Start of Block
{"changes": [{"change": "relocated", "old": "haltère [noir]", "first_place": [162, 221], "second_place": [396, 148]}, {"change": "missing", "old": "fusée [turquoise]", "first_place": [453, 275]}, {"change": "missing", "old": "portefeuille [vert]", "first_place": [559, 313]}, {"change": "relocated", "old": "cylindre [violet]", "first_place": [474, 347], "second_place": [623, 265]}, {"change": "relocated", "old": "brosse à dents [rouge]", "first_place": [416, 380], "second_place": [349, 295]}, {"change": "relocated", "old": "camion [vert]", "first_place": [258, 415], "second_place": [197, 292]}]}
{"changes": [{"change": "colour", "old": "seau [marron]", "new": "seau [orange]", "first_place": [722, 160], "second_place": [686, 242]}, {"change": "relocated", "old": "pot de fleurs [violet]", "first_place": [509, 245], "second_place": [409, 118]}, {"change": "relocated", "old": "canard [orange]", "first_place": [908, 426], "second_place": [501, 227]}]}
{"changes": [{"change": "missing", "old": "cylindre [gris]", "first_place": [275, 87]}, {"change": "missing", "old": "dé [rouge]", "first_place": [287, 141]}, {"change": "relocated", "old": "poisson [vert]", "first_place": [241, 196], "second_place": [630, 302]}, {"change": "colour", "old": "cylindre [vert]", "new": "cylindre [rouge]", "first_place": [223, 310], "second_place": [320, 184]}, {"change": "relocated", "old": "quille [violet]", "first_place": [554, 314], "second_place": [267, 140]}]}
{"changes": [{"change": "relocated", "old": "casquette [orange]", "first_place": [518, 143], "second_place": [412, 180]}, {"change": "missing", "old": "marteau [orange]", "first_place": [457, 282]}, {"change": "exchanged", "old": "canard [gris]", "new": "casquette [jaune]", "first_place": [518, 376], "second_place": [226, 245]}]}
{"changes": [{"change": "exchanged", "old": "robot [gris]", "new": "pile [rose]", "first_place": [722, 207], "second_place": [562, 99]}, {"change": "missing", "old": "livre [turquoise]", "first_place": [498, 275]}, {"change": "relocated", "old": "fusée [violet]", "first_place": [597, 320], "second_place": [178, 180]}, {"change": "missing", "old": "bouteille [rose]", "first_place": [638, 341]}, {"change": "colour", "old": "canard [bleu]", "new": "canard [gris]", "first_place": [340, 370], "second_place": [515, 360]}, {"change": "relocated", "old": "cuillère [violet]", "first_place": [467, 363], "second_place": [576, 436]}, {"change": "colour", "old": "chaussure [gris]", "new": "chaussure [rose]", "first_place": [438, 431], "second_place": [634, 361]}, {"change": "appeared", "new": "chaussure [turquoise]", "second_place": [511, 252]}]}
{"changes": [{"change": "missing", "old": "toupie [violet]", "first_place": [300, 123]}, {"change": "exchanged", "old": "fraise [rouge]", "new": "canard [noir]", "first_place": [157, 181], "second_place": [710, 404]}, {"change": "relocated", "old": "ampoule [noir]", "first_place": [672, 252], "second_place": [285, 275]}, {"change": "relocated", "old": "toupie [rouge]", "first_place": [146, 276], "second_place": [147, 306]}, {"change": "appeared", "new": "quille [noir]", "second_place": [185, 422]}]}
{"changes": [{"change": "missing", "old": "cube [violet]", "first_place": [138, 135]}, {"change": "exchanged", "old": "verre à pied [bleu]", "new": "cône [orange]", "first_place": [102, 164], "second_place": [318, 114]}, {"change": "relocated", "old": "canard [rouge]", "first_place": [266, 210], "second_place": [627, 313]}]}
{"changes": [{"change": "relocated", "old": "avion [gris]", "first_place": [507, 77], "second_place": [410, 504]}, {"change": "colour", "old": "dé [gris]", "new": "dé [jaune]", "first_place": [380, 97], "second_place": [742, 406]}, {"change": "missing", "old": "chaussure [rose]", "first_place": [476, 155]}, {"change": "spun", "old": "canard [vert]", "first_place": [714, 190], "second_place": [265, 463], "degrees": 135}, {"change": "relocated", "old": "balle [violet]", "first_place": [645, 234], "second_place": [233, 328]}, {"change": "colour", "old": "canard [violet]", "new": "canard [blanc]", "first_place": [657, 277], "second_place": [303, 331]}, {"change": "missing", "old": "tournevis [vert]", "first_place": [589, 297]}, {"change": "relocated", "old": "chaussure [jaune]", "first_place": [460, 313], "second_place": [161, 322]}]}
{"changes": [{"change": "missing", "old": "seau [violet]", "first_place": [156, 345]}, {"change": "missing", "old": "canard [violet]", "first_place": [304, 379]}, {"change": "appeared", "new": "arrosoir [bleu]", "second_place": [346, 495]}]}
End of Block
◆ AIM OF THE EXERCISE ◆
None of the lines above may be skipped. Transcribe each one exactly.

◆ WRITTEN SOLUTION ◆
{"changes": [{"change": "relocated", "old": "haltère [noir]", "first_place": [162, 221], "second_place": [396, 148]}, {"change": "missing", "old": "fusée [turquoise]", "first_place": [453, 275]}, {"change": "missing", "old": "portefeuille [vert]", "first_place": [559, 313]}, {"change": "relocated", "old": "cylindre [violet]", "first_place": [474, 347], "second_place": [623, 265]}, {"change": "relocated", "old": "brosse à dents [rouge]", "first_place": [416, 380], "second_place": [349, 295]}, {"change": "relocated", "old": "camion [vert]", "first_place": [258, 415], "second_place": [197, 292]}]}
{"changes": [{"change": "colour", "old": "seau [marron]", "new": "seau [orange]", "first_place": [722, 160], "second_place": [686, 242]}, {"change": "relocated", "old": "pot de fleurs [violet]", "first_place": [509, 245], "second_place": [409, 118]}, {"change": "relocated", "old": "canard [orange]", "first_place": [908, 426], "second_place": [501, 227]}]}
{"changes": [{"change": "missing", "old": "cylindre [gris]", "first_place": [275, 87]}, {"change": "missing", "old": "dé [rouge]", "first_place": [287, 141]}, {"change": "relocated", "old": "poisson [vert]", "first_place": [241, 196], "second_place": [630, 302]}, {"change": "colour", "old": "cylindre [vert]", "new": "cylindre [rouge]", "first_place": [223, 310], "second_place": [320, 184]}, {"change": "relocated", "old": "quille [violet]", "first_place": [554, 314], "second_place": [267, 140]}]}
{"changes": [{"change": "relocated", "old": "casquette [orange]", "first_place": [518, 143], "second_place": [412, 180]}, {"change": "missing", "old": "marteau [orange]", "first_place": [457, 282]}, {"change": "exchanged", "old": "canard [gris]", "new": "casquette [jaune]", "first_place": [518, 376], "second_place": [226, 245]}]}
{"changes": [{"change": "exchanged", "old": "robot [gris]", "new": "pile [rose]", "first_place": [722, 207], "second_place": [562, 99]}, {"change": "missing", "old": "livre [turquoise]", "first_place": [498, 275]}, {"change": "relocated", "old": "fusée [violet]", "first_place": [597, 320], "second_place": [178, 180]}, {"change": "missing", "old": "bouteille [rose]", "first_place": [638, 341]}, {"change": "colour", "old": "canard [bleu]", "new": "canard [gris]", "first_place": [340, 370], "second_place": [515, 360]}, {"change": "relocated", "old": "cuillère [violet]", "first_place": [467, 363], "second_place": [576, 436]}, {"change": "colour", "old": "chaussure [gris]", "new": "chaussure [rose]", "first_place": [438, 431], "second_place": [634, 361]}, {"change": "appeared", "new": "chaussure [turquoise]", "second_place": [511, 252]}]}
{"changes": [{"change": "missing", "old": "toupie [violet]", "first_place": [300, 123]}, {"change": "exchanged", "old": "fraise [rouge]", "new": "canard [noir]", "first_place": [157, 181], "second_place": [710, 404]}, {"change": "relocated", "old": "ampoule [noir]", "first_place": [672, 252], "second_place": [285, 275]}, {"change": "relocated", "old": "toupie [rouge]", "first_place": [146, 276], "second_place": [147, 306]}, {"change": "appeared", "new": "quille [noir]", "second_place": [185, 422]}]}
{"changes": [{"change": "missing", "old": "cube [violet]", "first_place": [138, 135]}, {"change": "exchanged", "old": "verre à pied [bleu]", "new": "cône [orange]", "first_place": [102, 164], "second_place": [318, 114]}, {"change": "relocated", "old": "canard [rouge]", "first_place": [266, 210], "second_place": [627, 313]}]}
{"changes": [{"change": "relocated", "old": "avion [gris]", "first_place": [507, 77], "second_place": [410, 504]}, {"change": "colour", "old": "dé [gris]", "new": "dé [jaune]", "first_place": [380, 97], "second_place": [742, 406]}, {"change": "missing", "old": "chaussure [rose]", "first_place": [476, 155]}, {"change": "spun", "old": "canard [vert]", "first_place": [714, 190], "second_place": [265, 463], "degrees": 135}, {"change": "relocated", "old": "balle [violet]", "first_place": [645, 234], "second_place": [233, 328]}, {"change": "colour", "old": "canard [violet]", "new": "canard [blanc]", "first_place": [657, 277], "second_place": [303, 331]}, {"change": "missing", "old": "tournevis [vert]", "first_place": [589, 297]}, {"change": "relocated", "old": "chaussure [jaune]", "first_place": [460, 313], "second_place": [161, 322]}]}
{"changes": [{"change": "missing", "old": "seau [violet]", "first_place": [156, 345]}, {"change": "missing", "old": "canard [violet]", "first_place": [304, 379]}, {"change": "appeared", "new": "arrosoir [bleu]", "second_place": [346, 495]}]}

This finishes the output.